--- START ---
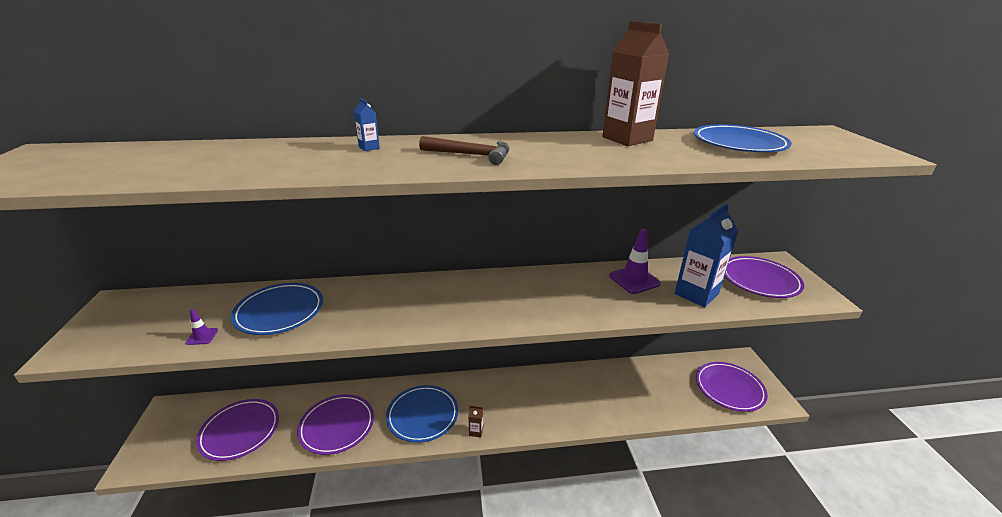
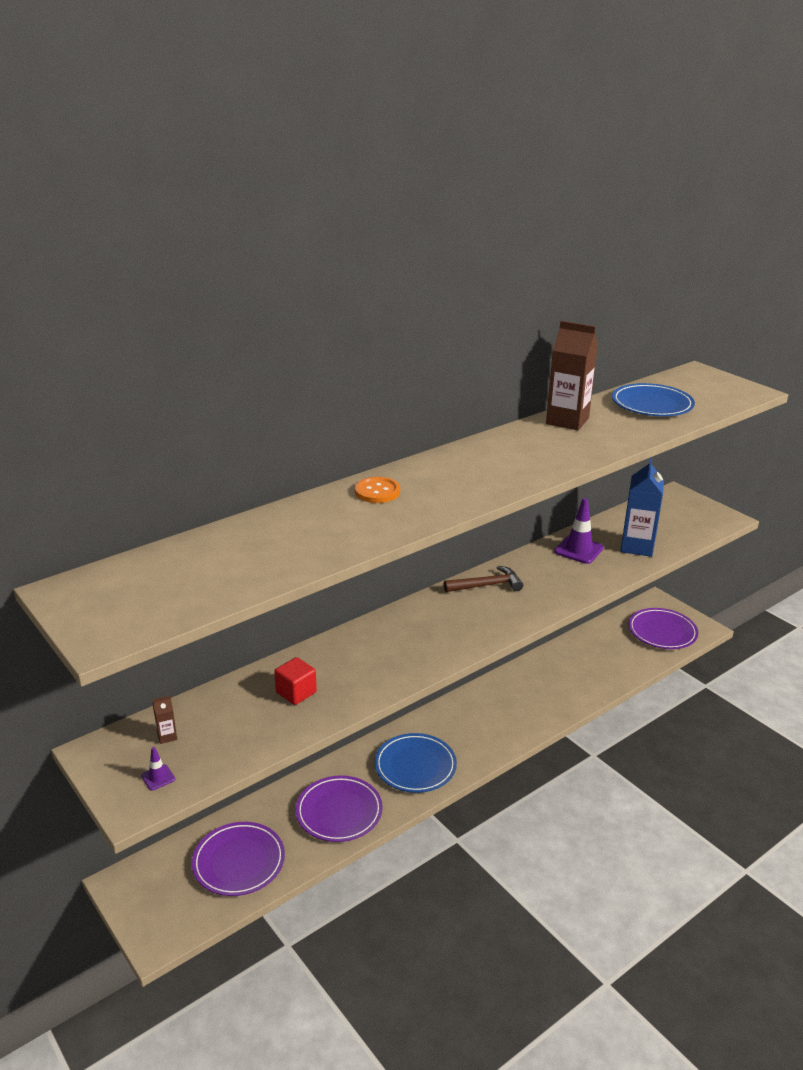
camera: 30 degrees left, 0 degrees up
(202, 336) = (253, 741): purple traffic cone -> purple traffic cone (158, 777)
(279, 312) = (296, 692): blue plate -> red cube
(369, 148) = (377, 492): blue carton -> orange button
(471, 155) = (475, 475): brown hammer -> brown hammer (487, 585)
(476, 431) = (479, 757): brown carton -> brown carton (167, 736)
(759, 280) = (673, 517): purple plate -> none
--- END ---
◆ TASK REQUIREMENTS:
From the first line to the last, return the records exactly and leave the pictures behind.

◆ RESULT FOR THIS EXERCISE:
camera: 30 degrees left, 0 degrees up
(202, 336) = (253, 741): purple traffic cone -> purple traffic cone (158, 777)
(279, 312) = (296, 692): blue plate -> red cube
(369, 148) = (377, 492): blue carton -> orange button
(471, 155) = (475, 475): brown hammer -> brown hammer (487, 585)
(476, 431) = (479, 757): brown carton -> brown carton (167, 736)
(759, 280) = (673, 517): purple plate -> none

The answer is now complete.